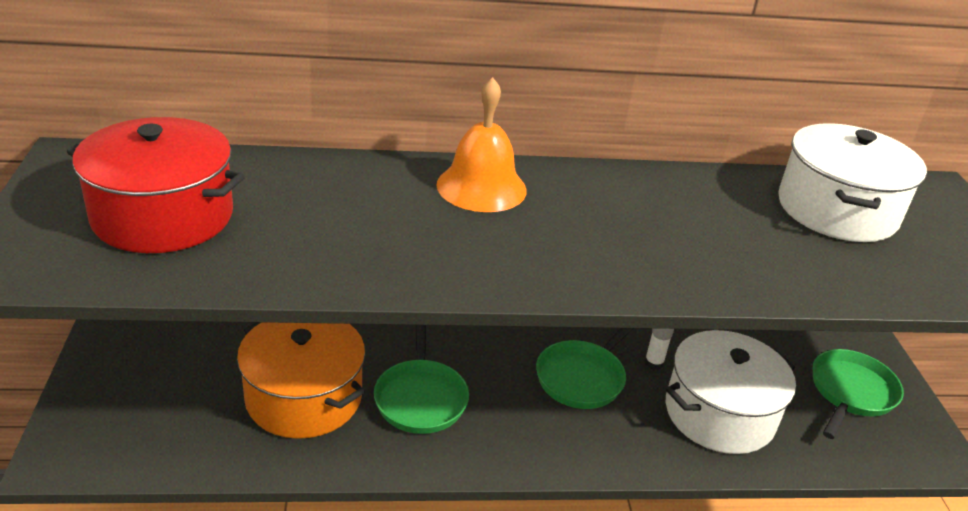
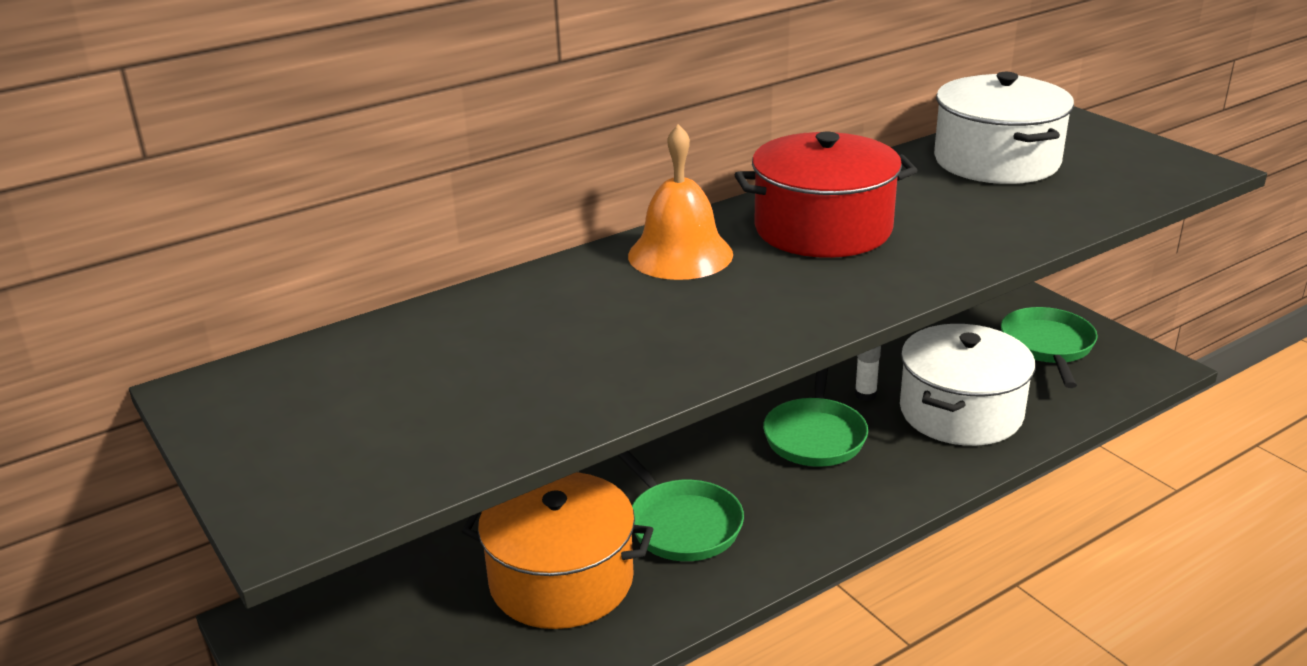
camera: 25 degrees left, 5 degrees down
(163, 216) = (395, 403): red pot -> red pot (823, 228)

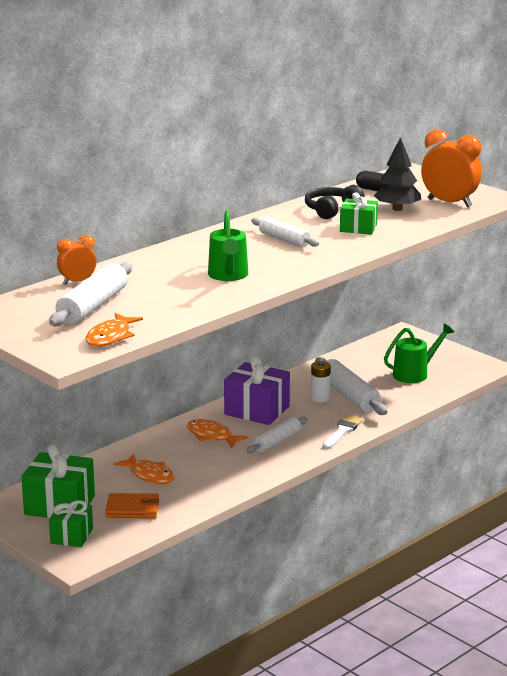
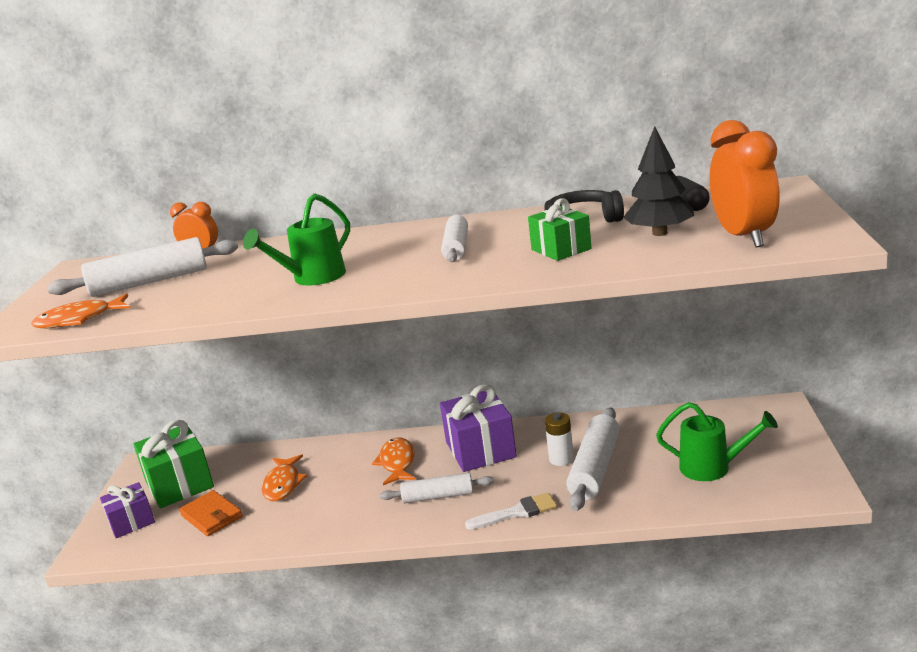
camera: 50 degrees right, 0 degrees up
(71, 536) = (131, 522): green gift -> purple gift

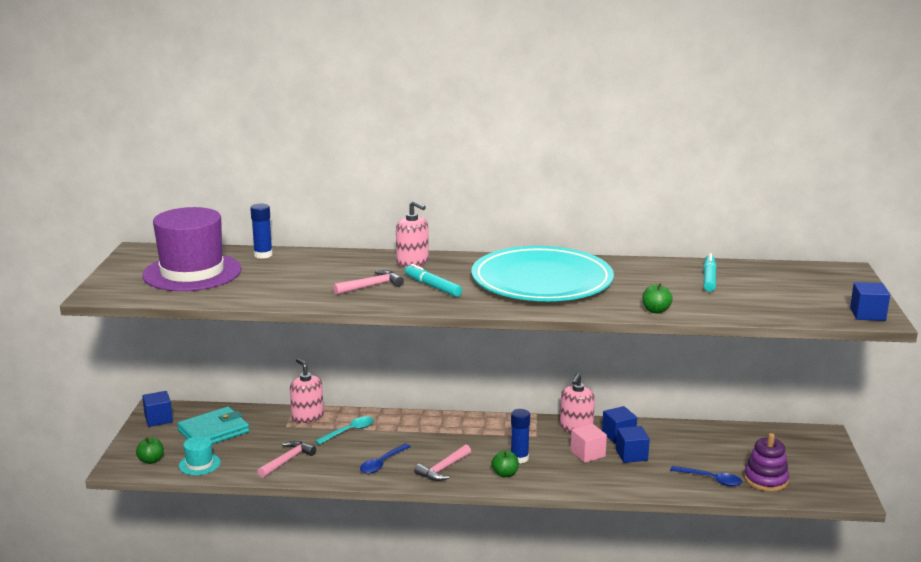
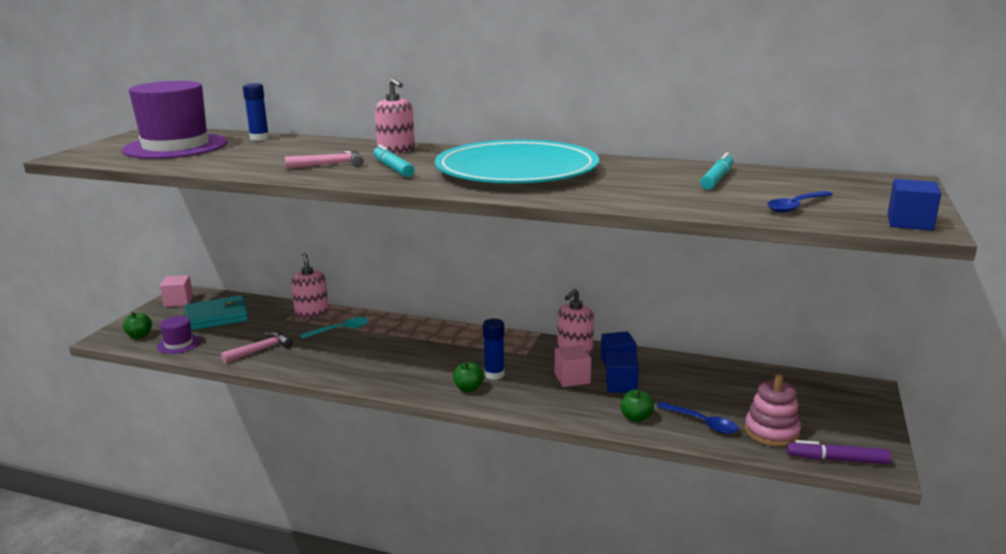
camera: 15 degrees right, 0 degrees up
(158, 419) = (178, 301): blue cube -> pink cube
(199, 464) = (178, 344): turquoise hat -> purple hat
(382, 463) = (350, 363): blue spoon -> blue spoon (796, 206)
(443, 469) = (407, 376): pink hammer -> none
(656, 311) = (625, 202): green apple -> green apple (636, 418)
(765, 480) = (771, 432): purple stacking toy -> pink stacking toy
(820, 496) = (837, 460): none -> purple marker

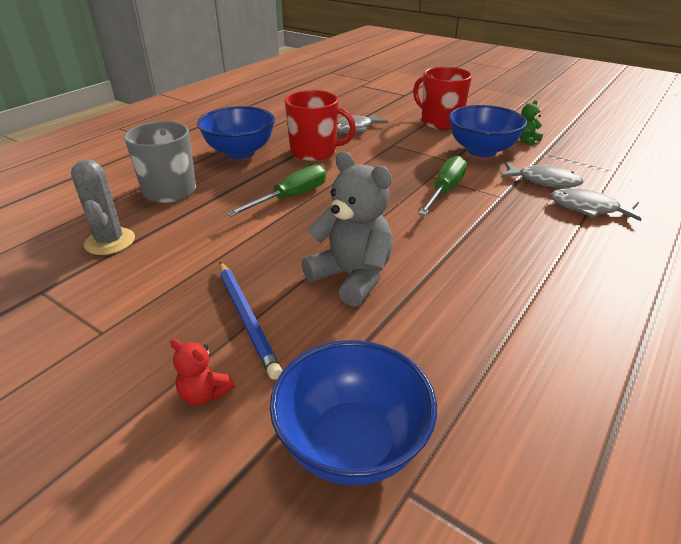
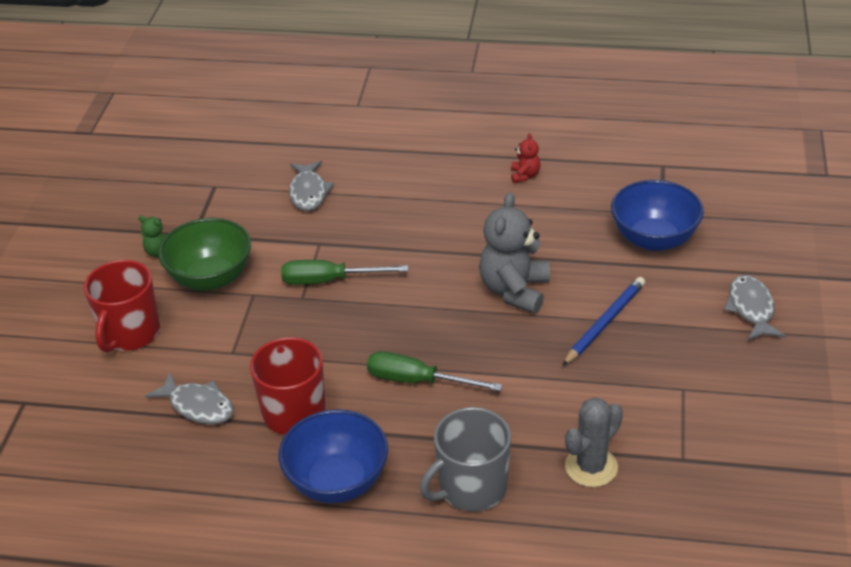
camera: 115 degrees left, 5 degrees up
(204, 394) = (678, 308): red teddy bear -> red teddy bear (524, 175)
(481, 151) = (211, 278): blue bowl -> green bowl
(544, 181) = (266, 224): grey fish -> grey fish (751, 309)

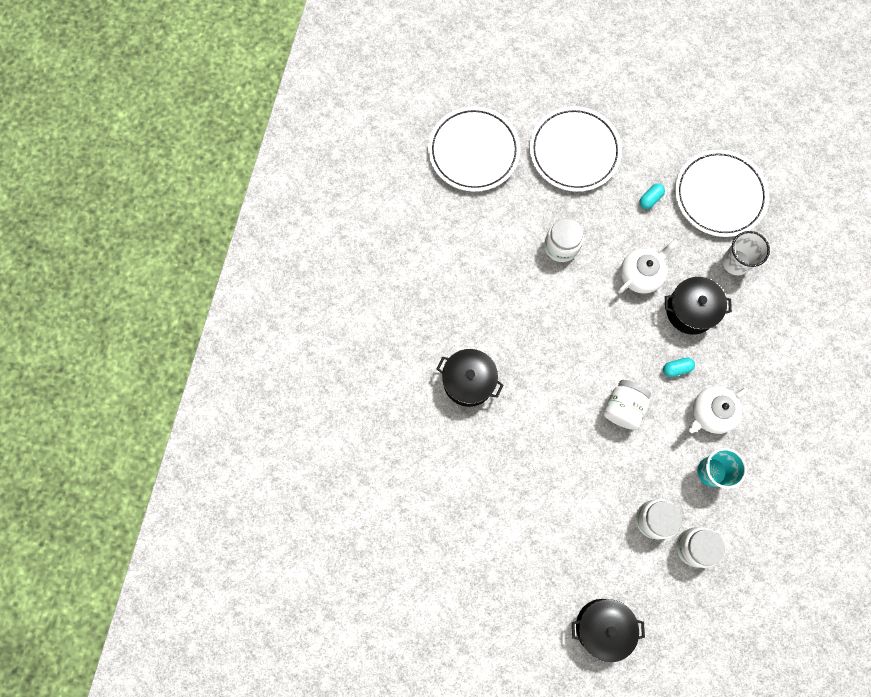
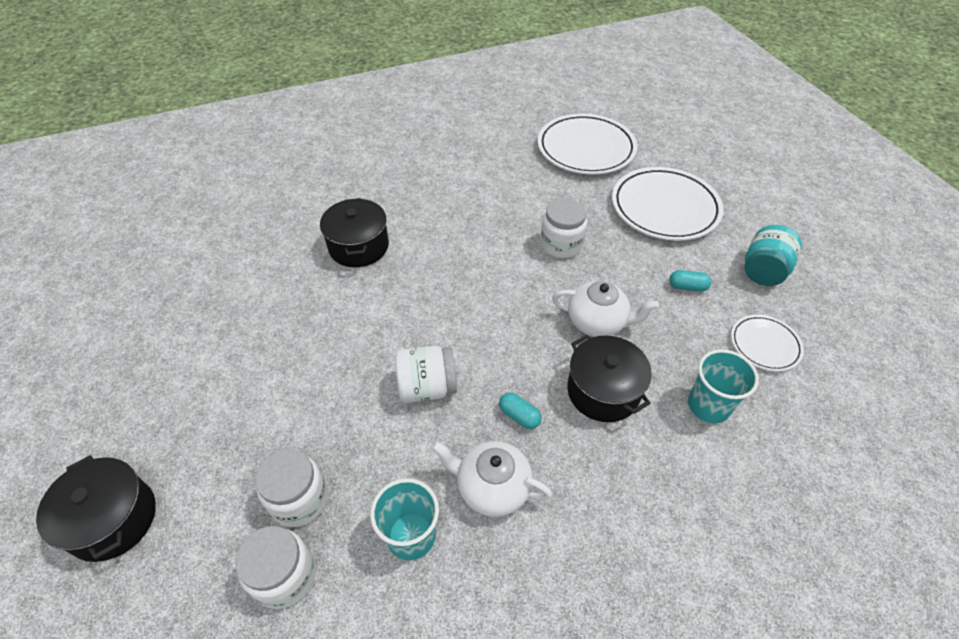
camera: 55 degrees right, 25 degrees down
(668, 143) = (763, 271): none -> turquoise jar
(719, 195) = (764, 345): white plate -> white plate, size x0.53
(735, 262) = (708, 405): white cup -> turquoise cup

*What you are asked to do*. Your copy should be the entries retyped exactly, with no images in it.

*Answer to the exercise*.
camera: 25 degrees left, 5 degrees down
(163, 216) = (395, 403): red pot -> red pot (823, 228)

camera: 50 degrees right, 0 degrees up
(71, 536) = (131, 522): green gift -> purple gift

camera: 15 degrees right, 0 degrees up
(158, 419) = (178, 301): blue cube -> pink cube
(199, 464) = (178, 344): turquoise hat -> purple hat
(382, 463) = (350, 363): blue spoon -> blue spoon (796, 206)
(443, 469) = (407, 376): pink hammer -> none
(656, 311) = (625, 202): green apple -> green apple (636, 418)
(765, 480) = (771, 432): purple stacking toy -> pink stacking toy
(820, 496) = (837, 460): none -> purple marker

camera: 115 degrees left, 5 degrees up
(204, 394) = (678, 308): red teddy bear -> red teddy bear (524, 175)
(481, 151) = (211, 278): blue bowl -> green bowl
(544, 181) = (266, 224): grey fish -> grey fish (751, 309)

camera: 55 degrees right, 25 degrees down
(668, 143) = (763, 271): none -> turquoise jar
(719, 195) = (764, 345): white plate -> white plate, size x0.53
(735, 262) = (708, 405): white cup -> turquoise cup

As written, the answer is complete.